**REQUIREMENT**
From the line containing "black spray bottle" through the last line of the records, print every line exactly and nothing more.

**RECORDS TO PROCESS**
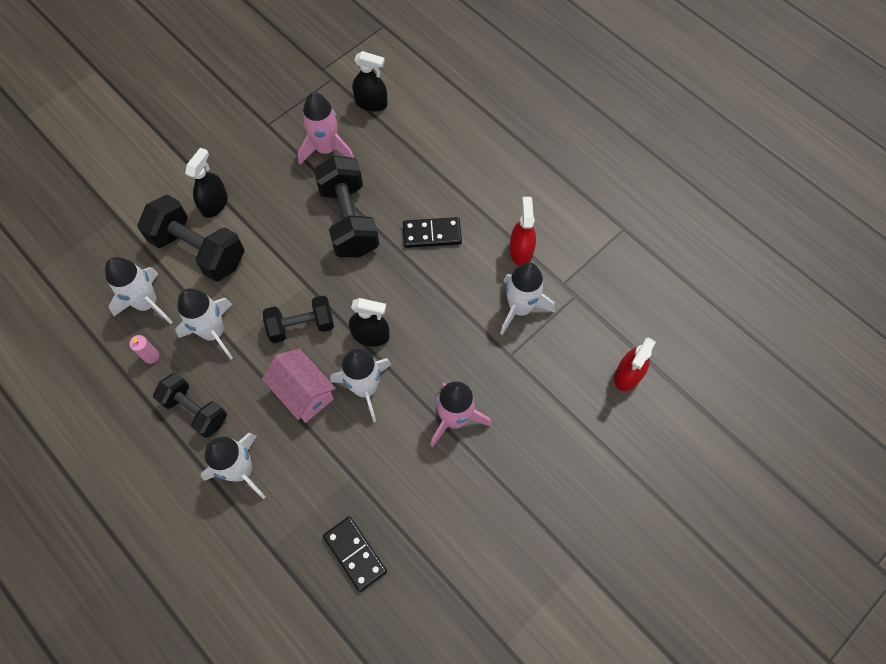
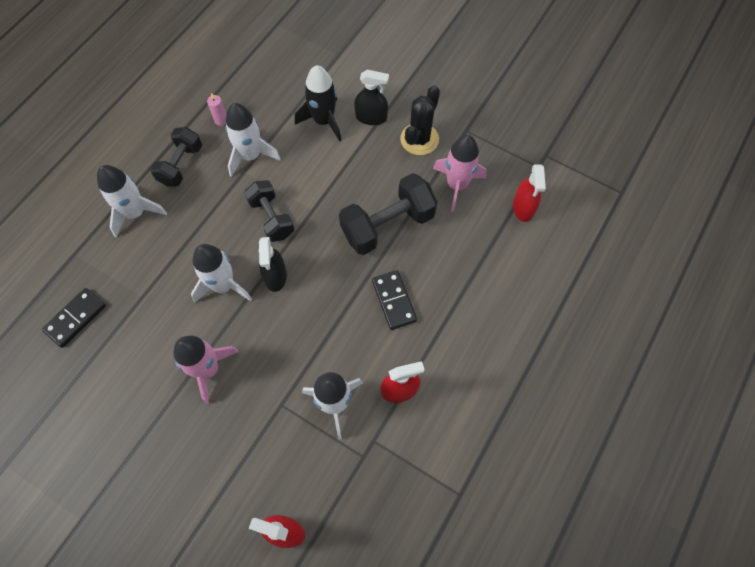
camera: 75 degrees right, 0 degrees up
white rocket [105,257,172,324] -> none
black dumbbell [138,195,245,282] -> black rocket [295,65,341,142]
pink house [262,349,336,423] -> none
black spray bottle [352,51,388,112] -> red spray bottle [513,165,546,222]
none -> black cactus [400,85,440,155]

**RESPONSE TO THIS TASK**
black spray bottle [352,51,388,112] -> red spray bottle [513,165,546,222]
none -> black cactus [400,85,440,155]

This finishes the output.